#### [DATA FOR THE TASK]
--- START ---
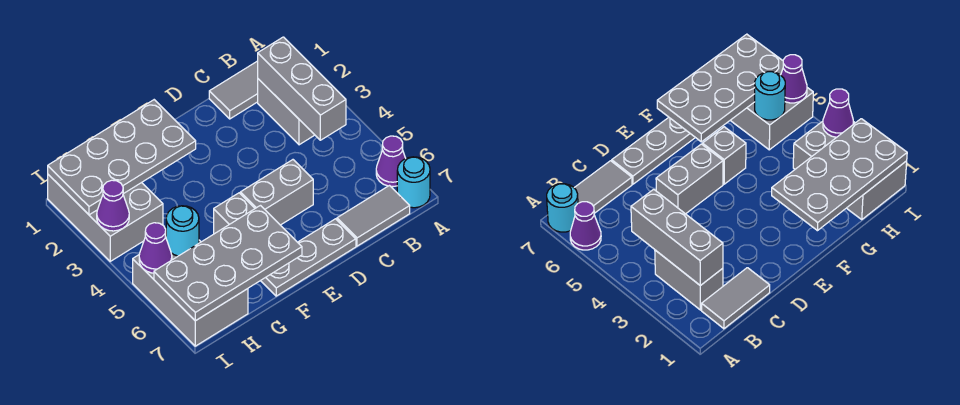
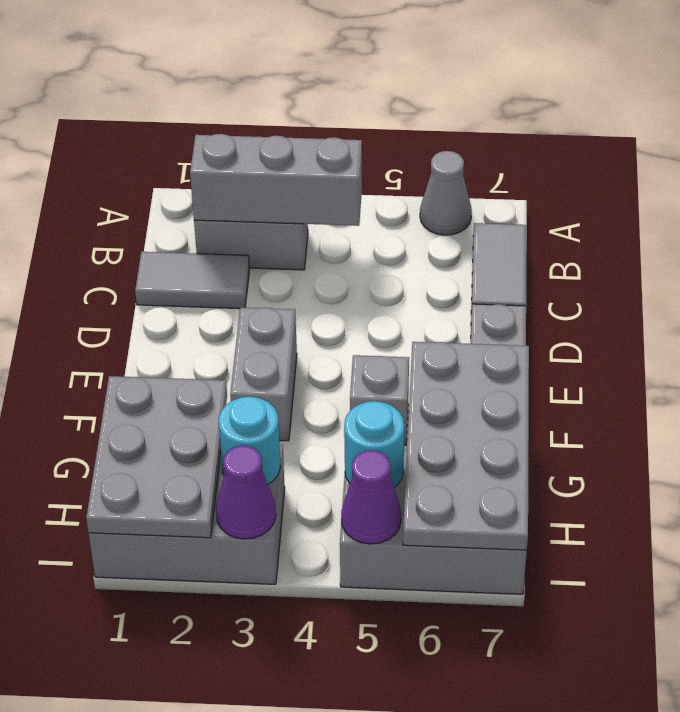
purple 1x1 cone [376,136,406,187] -> grey 1x1 cone [420,151,472,235]
cyan 1x1 round brick [397,157,430,208] -> cyan 1x1 round brick moved to [219,396,281,484]
grey 1x2 tile [209,61,258,119] -> grey 1x2 tile turned to [135,252,250,309]
grey 1x2 brick [240,160,313,225] -> grey 1x2 brick moved to [230,307,297,441]
grey 2x4 plate [48,100,196,215] -> grey 2x3 plate [86,376,227,538]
--- END ---
#### [REQUIREMENT]
Retype every entry above exactly and, please, skip the pictures.

#### [SOLUTION FOR THIS EXERCISE]
purple 1x1 cone [376,136,406,187] -> grey 1x1 cone [420,151,472,235]
cyan 1x1 round brick [397,157,430,208] -> cyan 1x1 round brick moved to [219,396,281,484]
grey 1x2 tile [209,61,258,119] -> grey 1x2 tile turned to [135,252,250,309]
grey 1x2 brick [240,160,313,225] -> grey 1x2 brick moved to [230,307,297,441]
grey 2x4 plate [48,100,196,215] -> grey 2x3 plate [86,376,227,538]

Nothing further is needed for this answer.